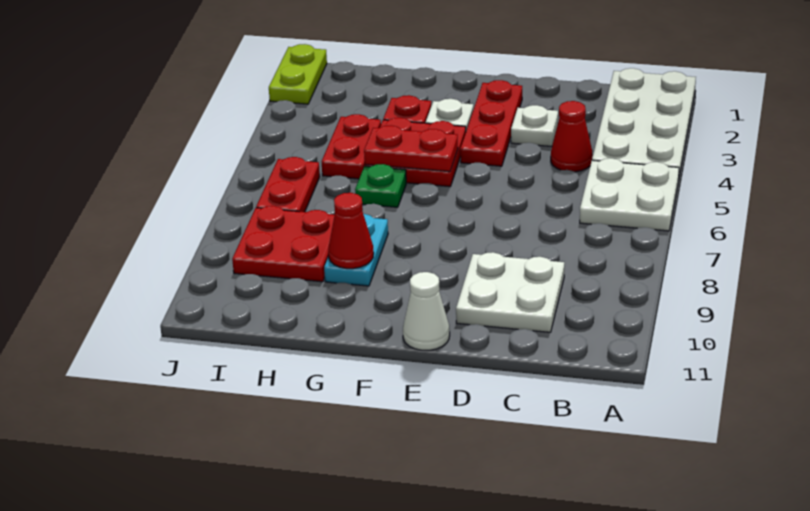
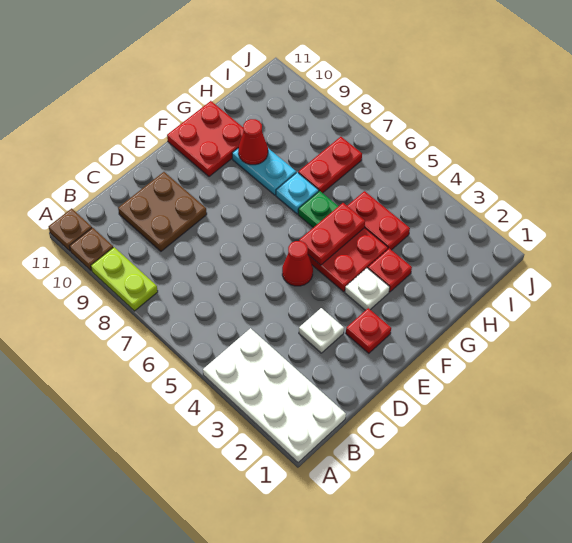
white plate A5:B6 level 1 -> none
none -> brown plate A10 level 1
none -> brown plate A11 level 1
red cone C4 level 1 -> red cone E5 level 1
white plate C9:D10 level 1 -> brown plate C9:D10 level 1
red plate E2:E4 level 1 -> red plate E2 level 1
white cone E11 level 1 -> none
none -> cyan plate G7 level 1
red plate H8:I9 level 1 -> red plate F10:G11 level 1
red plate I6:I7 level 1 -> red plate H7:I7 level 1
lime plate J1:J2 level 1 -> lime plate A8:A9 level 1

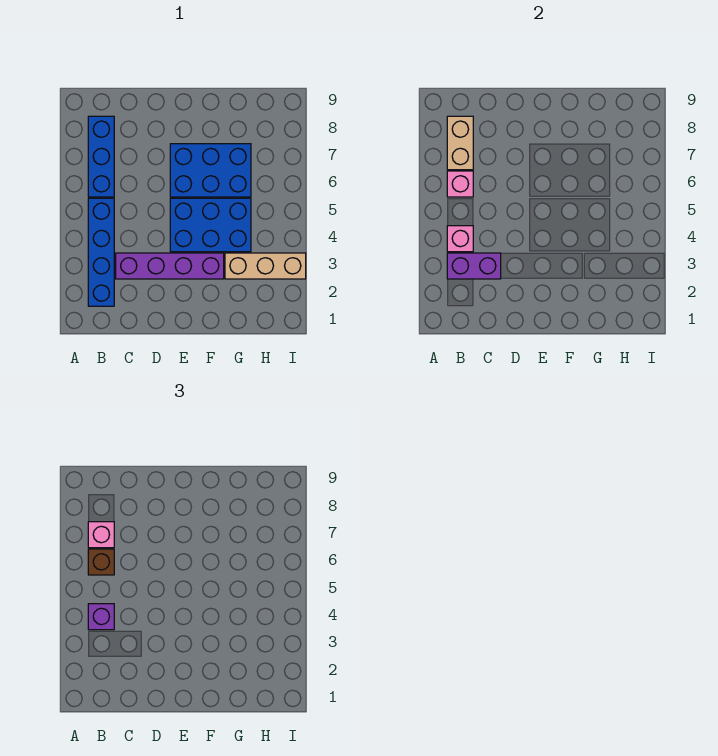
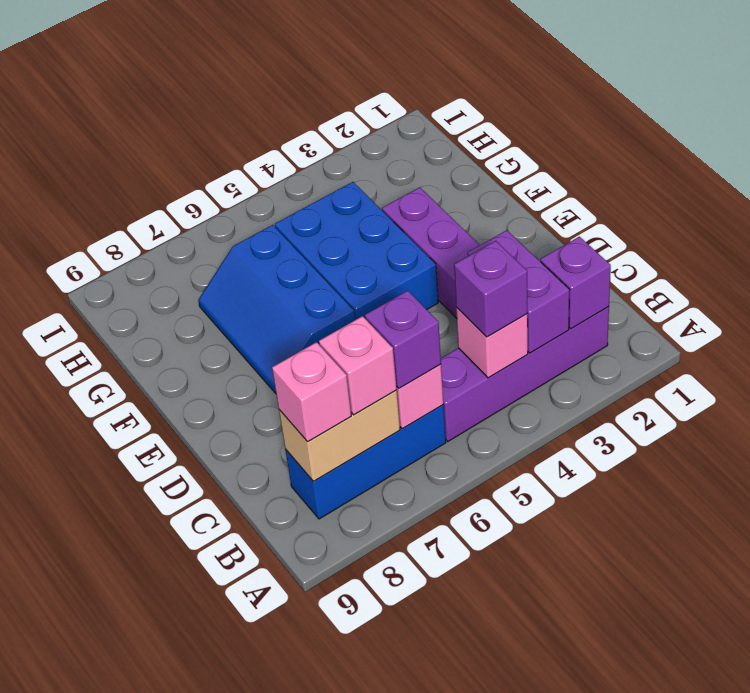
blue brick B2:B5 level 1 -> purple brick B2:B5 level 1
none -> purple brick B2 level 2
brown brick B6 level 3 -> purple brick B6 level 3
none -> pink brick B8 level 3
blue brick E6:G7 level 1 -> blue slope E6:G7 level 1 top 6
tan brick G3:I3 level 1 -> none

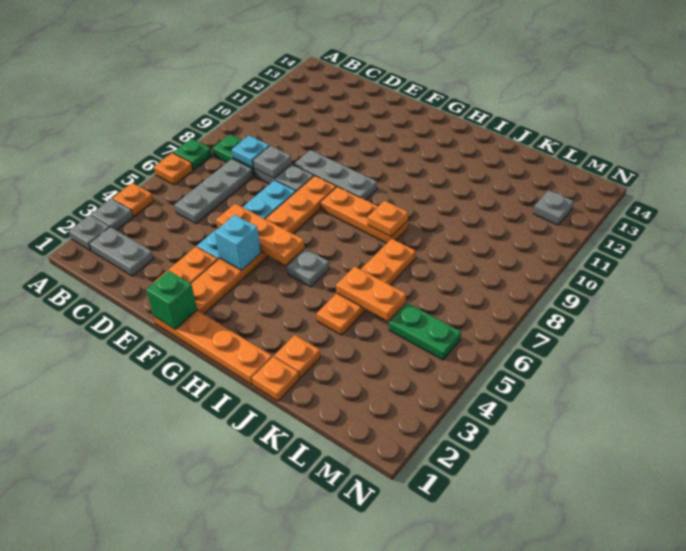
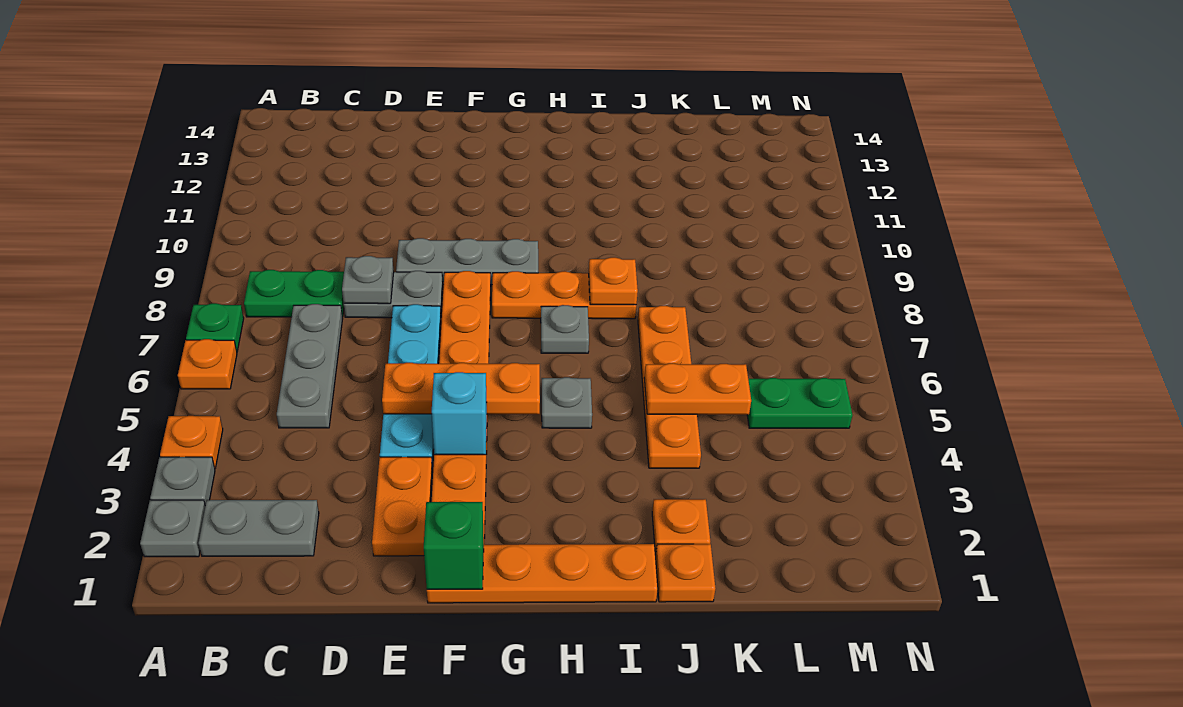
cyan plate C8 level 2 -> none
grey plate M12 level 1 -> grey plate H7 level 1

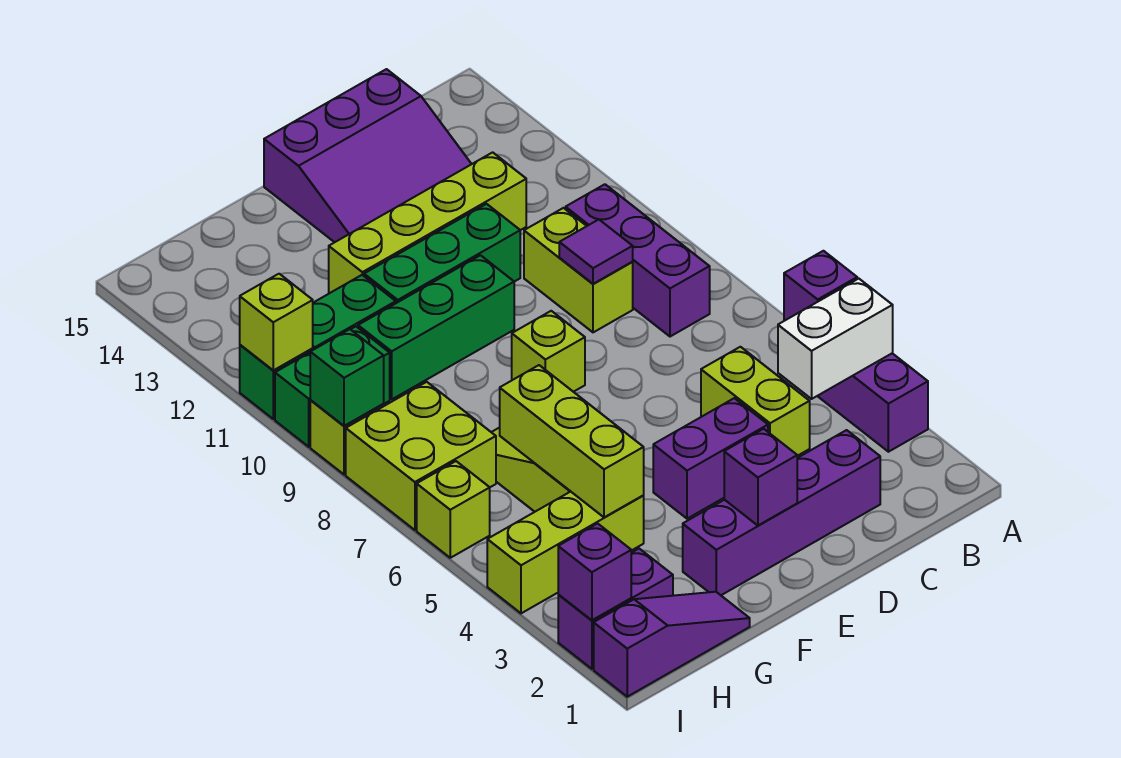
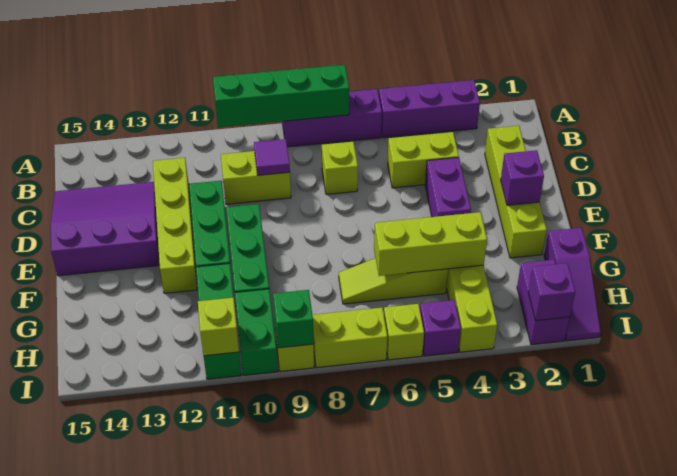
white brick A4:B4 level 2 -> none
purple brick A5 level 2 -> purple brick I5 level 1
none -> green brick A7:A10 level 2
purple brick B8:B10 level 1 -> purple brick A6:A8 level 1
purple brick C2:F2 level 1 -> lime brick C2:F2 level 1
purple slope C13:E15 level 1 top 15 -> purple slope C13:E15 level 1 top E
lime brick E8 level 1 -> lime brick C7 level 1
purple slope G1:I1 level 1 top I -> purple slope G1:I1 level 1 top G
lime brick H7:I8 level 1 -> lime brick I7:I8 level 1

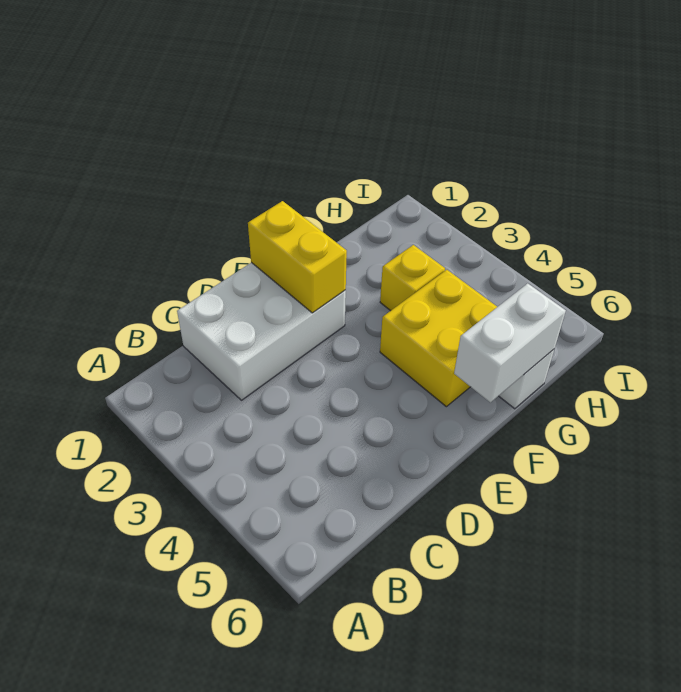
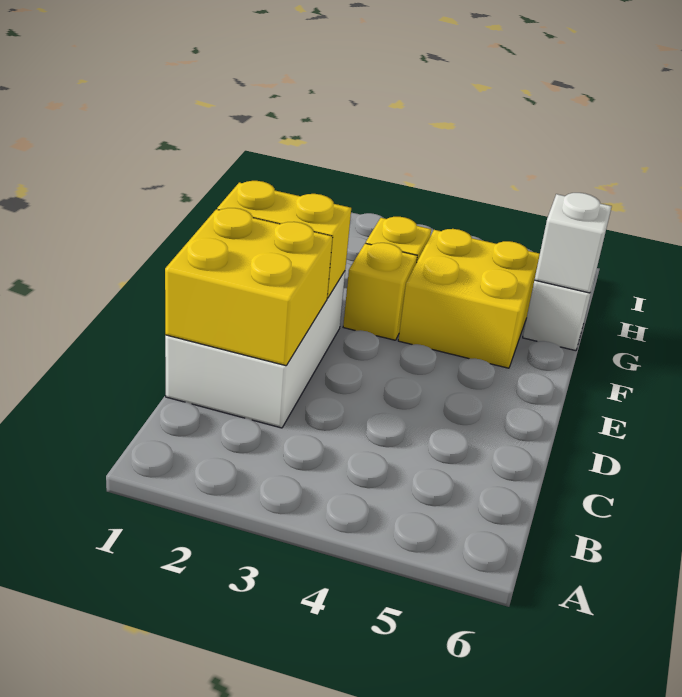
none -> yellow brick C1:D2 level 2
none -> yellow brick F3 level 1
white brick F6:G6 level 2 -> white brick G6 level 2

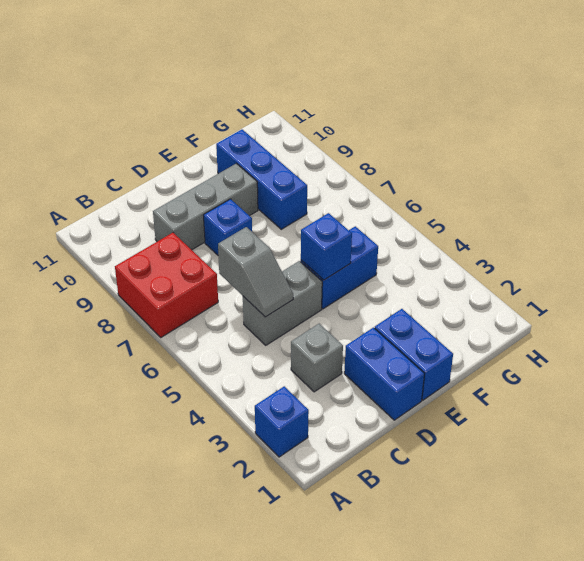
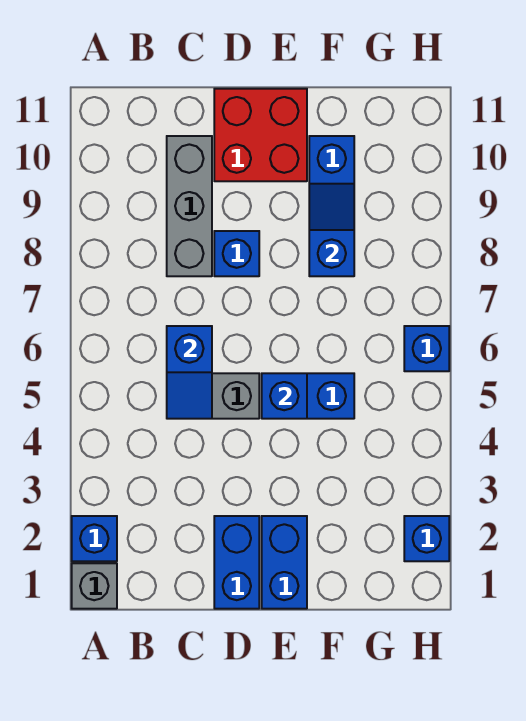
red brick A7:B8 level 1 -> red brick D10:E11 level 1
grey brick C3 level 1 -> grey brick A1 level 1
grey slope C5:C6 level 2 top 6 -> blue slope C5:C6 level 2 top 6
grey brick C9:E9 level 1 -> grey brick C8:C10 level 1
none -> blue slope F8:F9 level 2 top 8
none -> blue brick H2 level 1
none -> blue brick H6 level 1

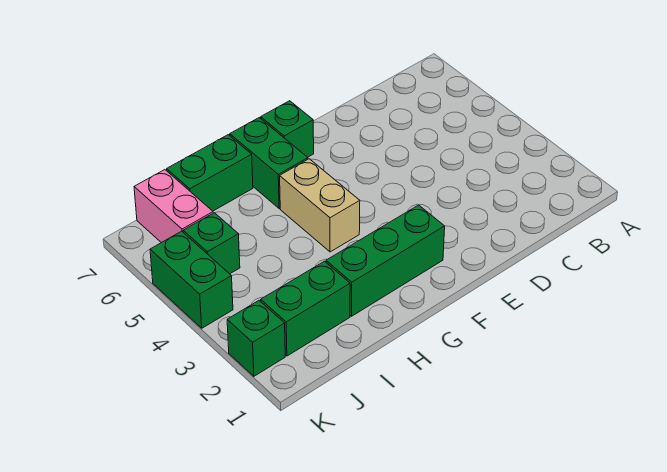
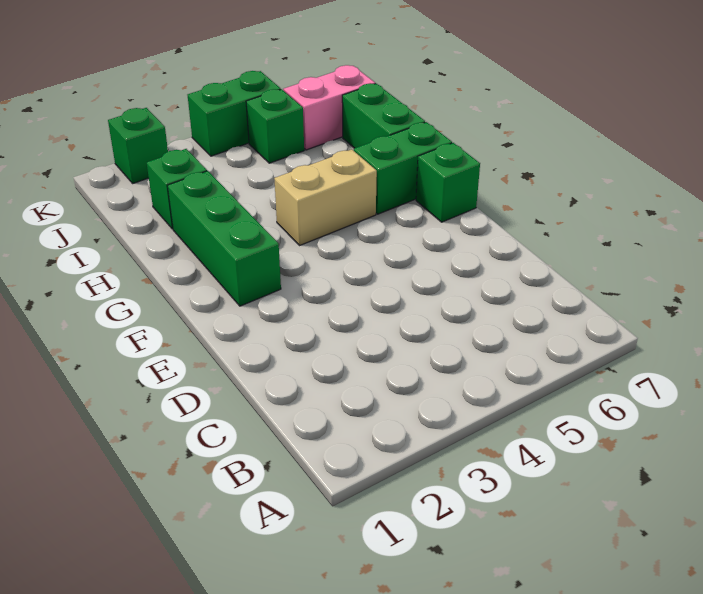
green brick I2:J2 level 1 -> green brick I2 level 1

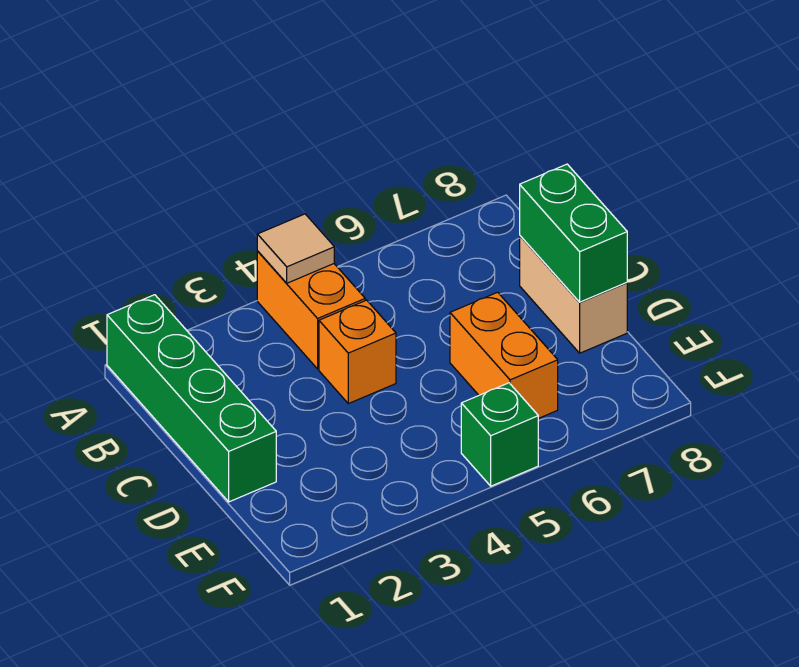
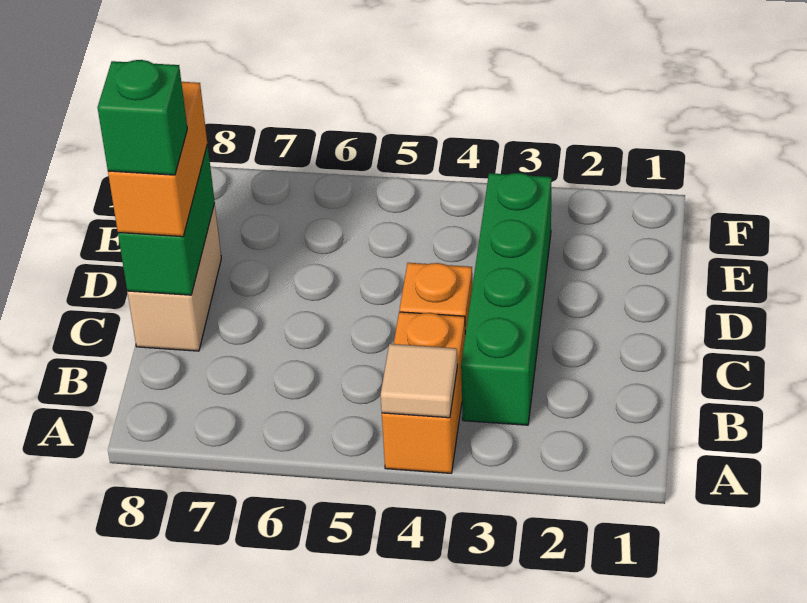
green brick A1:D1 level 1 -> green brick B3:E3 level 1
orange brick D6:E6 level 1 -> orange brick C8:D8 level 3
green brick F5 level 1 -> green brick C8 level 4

--------------------

Exercise aim
No images belong in the copy. Transcribe every record exactly.

Response area
white plate A5:B6 level 1 -> none
none -> brown plate A10 level 1
none -> brown plate A11 level 1
red cone C4 level 1 -> red cone E5 level 1
white plate C9:D10 level 1 -> brown plate C9:D10 level 1
red plate E2:E4 level 1 -> red plate E2 level 1
white cone E11 level 1 -> none
none -> cyan plate G7 level 1
red plate H8:I9 level 1 -> red plate F10:G11 level 1
red plate I6:I7 level 1 -> red plate H7:I7 level 1
lime plate J1:J2 level 1 -> lime plate A8:A9 level 1

blue brick B2:B5 level 1 -> purple brick B2:B5 level 1
none -> purple brick B2 level 2
brown brick B6 level 3 -> purple brick B6 level 3
none -> pink brick B8 level 3
blue brick E6:G7 level 1 -> blue slope E6:G7 level 1 top 6
tan brick G3:I3 level 1 -> none

cyan plate C8 level 2 -> none
grey plate M12 level 1 -> grey plate H7 level 1

white brick A4:B4 level 2 -> none
purple brick A5 level 2 -> purple brick I5 level 1
none -> green brick A7:A10 level 2
purple brick B8:B10 level 1 -> purple brick A6:A8 level 1
purple brick C2:F2 level 1 -> lime brick C2:F2 level 1
purple slope C13:E15 level 1 top 15 -> purple slope C13:E15 level 1 top E
lime brick E8 level 1 -> lime brick C7 level 1
purple slope G1:I1 level 1 top I -> purple slope G1:I1 level 1 top G
lime brick H7:I8 level 1 -> lime brick I7:I8 level 1

none -> yellow brick C1:D2 level 2
none -> yellow brick F3 level 1
white brick F6:G6 level 2 -> white brick G6 level 2

red brick A7:B8 level 1 -> red brick D10:E11 level 1
grey brick C3 level 1 -> grey brick A1 level 1
grey slope C5:C6 level 2 top 6 -> blue slope C5:C6 level 2 top 6
grey brick C9:E9 level 1 -> grey brick C8:C10 level 1
none -> blue slope F8:F9 level 2 top 8
none -> blue brick H2 level 1
none -> blue brick H6 level 1

green brick I2:J2 level 1 -> green brick I2 level 1

green brick A1:D1 level 1 -> green brick B3:E3 level 1
orange brick D6:E6 level 1 -> orange brick C8:D8 level 3
green brick F5 level 1 -> green brick C8 level 4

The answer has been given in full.